Information provided »
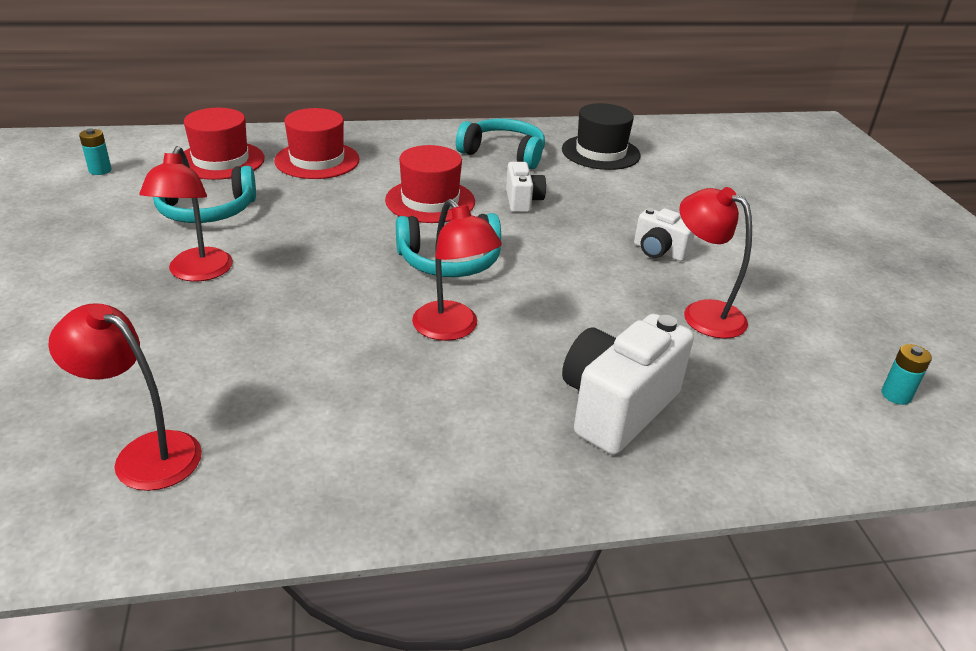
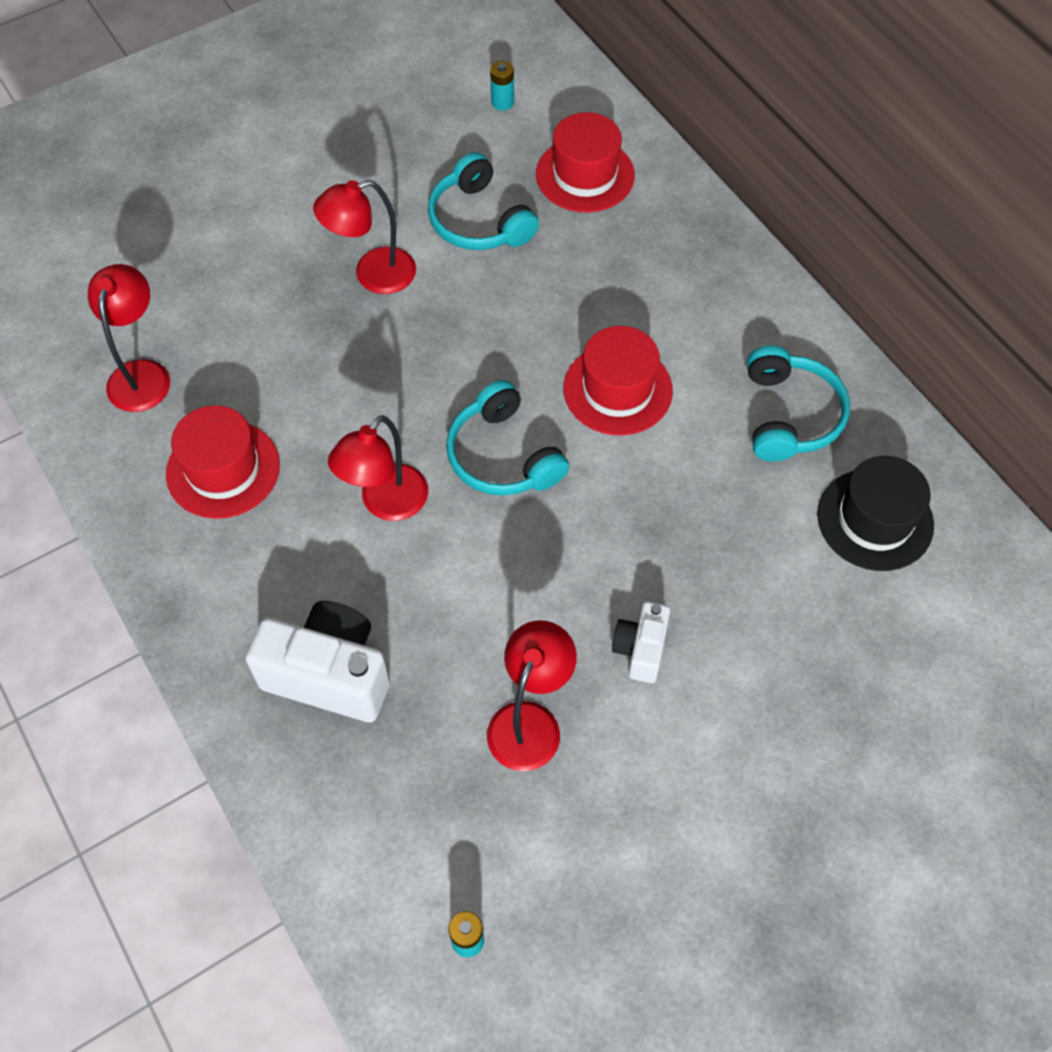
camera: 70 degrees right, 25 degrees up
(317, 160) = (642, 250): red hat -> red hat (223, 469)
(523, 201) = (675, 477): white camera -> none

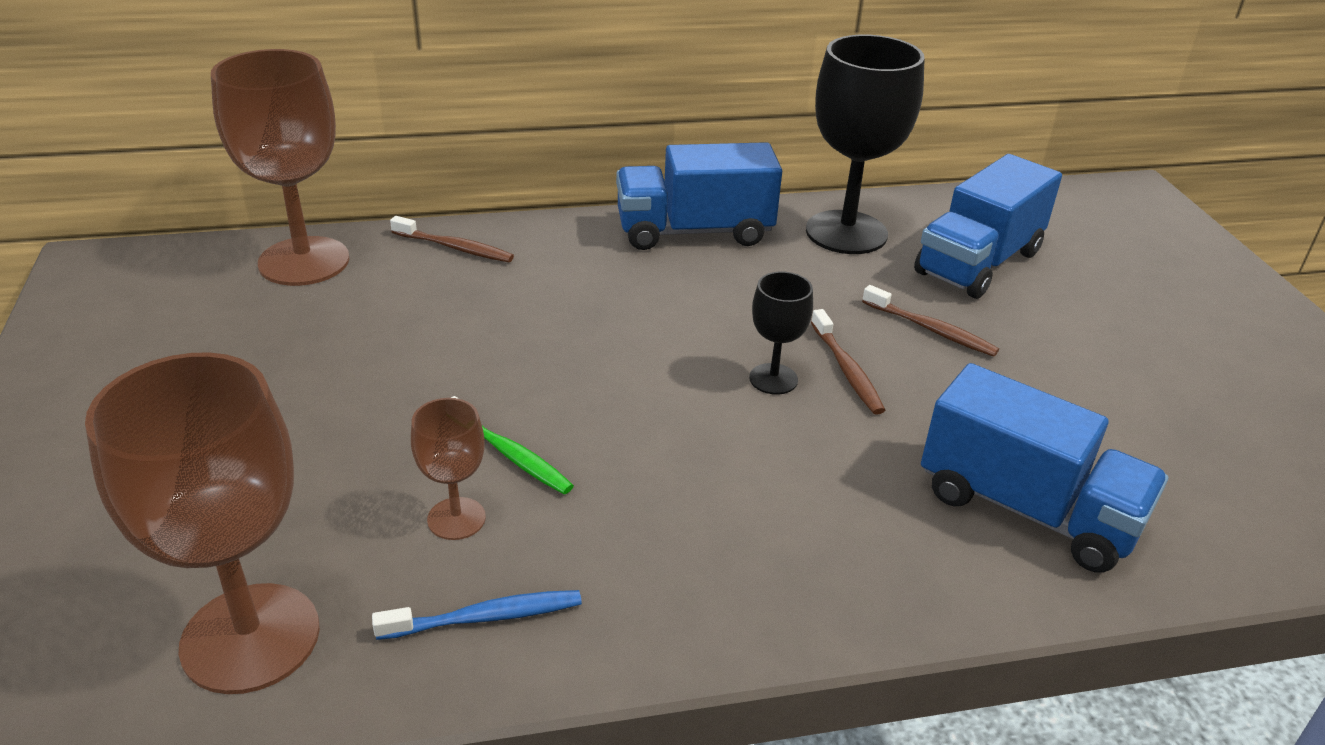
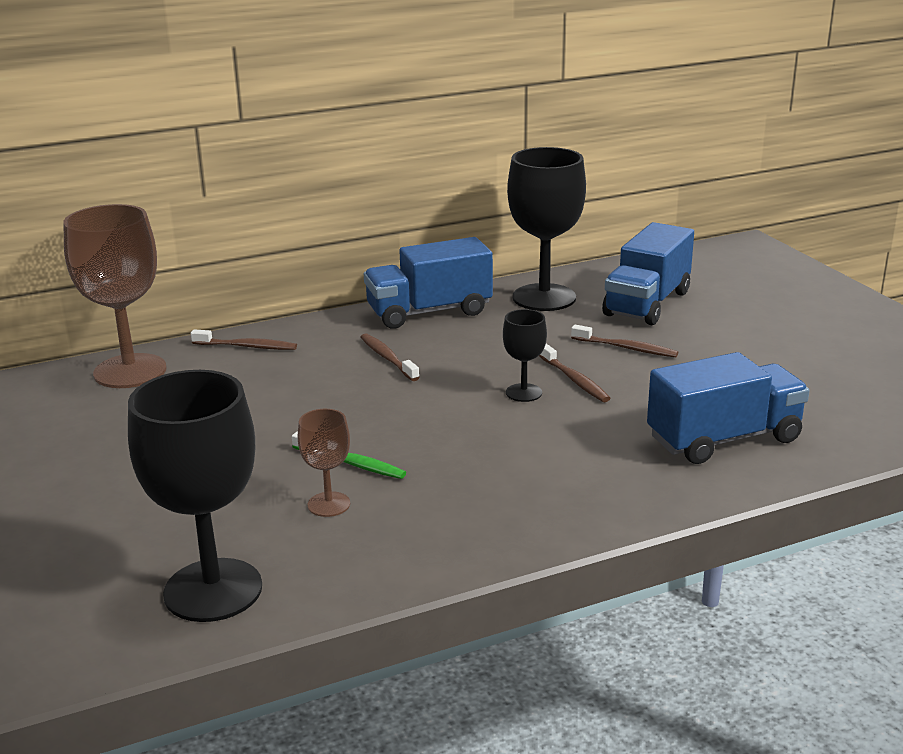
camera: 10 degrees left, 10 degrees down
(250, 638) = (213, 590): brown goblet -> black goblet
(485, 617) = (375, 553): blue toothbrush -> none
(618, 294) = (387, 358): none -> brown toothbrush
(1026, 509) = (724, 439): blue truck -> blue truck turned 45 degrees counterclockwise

Work instruction »
Report each line of the material above where the word "degrees" appears.

Solved exercise »
camera: 70 degrees right, 25 degrees up
camera: 10 degrees left, 10 degrees down
(1026, 509) = (724, 439): blue truck -> blue truck turned 45 degrees counterclockwise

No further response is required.